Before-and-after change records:
........
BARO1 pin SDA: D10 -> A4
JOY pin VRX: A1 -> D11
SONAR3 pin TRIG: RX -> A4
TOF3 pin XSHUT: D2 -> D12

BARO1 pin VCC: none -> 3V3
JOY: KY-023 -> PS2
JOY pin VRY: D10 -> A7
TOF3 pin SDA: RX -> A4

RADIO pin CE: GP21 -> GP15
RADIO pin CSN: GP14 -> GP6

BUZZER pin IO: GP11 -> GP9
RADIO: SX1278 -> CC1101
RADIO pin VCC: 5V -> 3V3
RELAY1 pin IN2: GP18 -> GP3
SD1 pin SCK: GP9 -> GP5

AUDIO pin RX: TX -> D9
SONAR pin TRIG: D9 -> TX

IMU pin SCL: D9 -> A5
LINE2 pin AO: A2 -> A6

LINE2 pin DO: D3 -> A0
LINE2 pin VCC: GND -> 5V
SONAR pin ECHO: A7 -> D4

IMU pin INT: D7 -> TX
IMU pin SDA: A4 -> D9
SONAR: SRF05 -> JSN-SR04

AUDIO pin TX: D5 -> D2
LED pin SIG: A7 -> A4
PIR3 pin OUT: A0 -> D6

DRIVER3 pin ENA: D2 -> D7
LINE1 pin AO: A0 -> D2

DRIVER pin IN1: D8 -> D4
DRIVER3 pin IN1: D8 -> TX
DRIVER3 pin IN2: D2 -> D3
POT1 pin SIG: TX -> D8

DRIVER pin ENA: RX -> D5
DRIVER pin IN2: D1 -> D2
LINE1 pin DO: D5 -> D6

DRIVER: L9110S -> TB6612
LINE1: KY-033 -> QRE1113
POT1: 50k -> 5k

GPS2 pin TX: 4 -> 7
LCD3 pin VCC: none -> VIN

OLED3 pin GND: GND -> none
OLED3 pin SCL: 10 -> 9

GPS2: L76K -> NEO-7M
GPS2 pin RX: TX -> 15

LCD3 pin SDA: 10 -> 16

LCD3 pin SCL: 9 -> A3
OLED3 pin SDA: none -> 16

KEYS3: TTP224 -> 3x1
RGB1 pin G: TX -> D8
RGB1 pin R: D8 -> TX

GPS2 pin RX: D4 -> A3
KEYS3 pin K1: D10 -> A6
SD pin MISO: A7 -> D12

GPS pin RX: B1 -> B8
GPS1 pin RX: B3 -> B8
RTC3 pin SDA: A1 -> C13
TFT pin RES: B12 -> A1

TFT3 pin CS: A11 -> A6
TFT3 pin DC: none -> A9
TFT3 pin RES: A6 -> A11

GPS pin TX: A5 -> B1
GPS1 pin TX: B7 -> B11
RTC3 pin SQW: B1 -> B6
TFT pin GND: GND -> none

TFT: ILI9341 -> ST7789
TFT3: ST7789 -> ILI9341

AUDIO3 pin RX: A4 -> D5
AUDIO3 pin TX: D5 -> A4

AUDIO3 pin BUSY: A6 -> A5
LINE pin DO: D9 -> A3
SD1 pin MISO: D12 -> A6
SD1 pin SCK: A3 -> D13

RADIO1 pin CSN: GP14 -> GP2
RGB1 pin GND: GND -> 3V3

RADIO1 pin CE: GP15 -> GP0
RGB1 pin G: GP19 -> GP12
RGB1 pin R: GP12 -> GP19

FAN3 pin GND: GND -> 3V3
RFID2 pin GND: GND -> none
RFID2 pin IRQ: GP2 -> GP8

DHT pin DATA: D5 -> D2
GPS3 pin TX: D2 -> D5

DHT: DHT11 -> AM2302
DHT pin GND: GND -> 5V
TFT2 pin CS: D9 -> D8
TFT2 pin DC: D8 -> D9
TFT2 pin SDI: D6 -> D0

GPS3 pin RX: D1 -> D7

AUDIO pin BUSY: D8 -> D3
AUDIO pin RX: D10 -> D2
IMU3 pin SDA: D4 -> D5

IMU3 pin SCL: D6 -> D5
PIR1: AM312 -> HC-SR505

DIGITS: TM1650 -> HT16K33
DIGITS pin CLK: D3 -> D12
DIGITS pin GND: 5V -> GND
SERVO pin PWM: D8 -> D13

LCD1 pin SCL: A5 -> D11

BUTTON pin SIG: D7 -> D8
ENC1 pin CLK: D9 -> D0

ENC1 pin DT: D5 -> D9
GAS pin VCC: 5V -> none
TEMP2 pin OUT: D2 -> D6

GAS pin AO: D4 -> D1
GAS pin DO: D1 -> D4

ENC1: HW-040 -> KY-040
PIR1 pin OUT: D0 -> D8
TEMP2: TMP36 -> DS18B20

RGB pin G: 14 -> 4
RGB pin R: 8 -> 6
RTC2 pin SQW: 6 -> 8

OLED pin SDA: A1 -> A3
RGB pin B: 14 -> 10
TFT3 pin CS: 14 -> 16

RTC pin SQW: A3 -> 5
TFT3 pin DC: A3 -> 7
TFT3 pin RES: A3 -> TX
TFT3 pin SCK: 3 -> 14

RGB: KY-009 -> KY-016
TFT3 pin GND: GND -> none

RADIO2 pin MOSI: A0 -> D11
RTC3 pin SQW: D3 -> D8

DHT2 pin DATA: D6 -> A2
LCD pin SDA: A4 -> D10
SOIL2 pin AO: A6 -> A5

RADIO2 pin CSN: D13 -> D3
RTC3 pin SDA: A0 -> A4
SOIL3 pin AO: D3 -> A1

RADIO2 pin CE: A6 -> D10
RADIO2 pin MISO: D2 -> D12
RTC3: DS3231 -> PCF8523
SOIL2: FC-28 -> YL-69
........
Problem to work on -> For each line in the entries that contains the string "TRIG", make a copy.

Exercise result ->
SONAR3 pin TRIG: RX -> A4
SONAR pin TRIG: D9 -> TX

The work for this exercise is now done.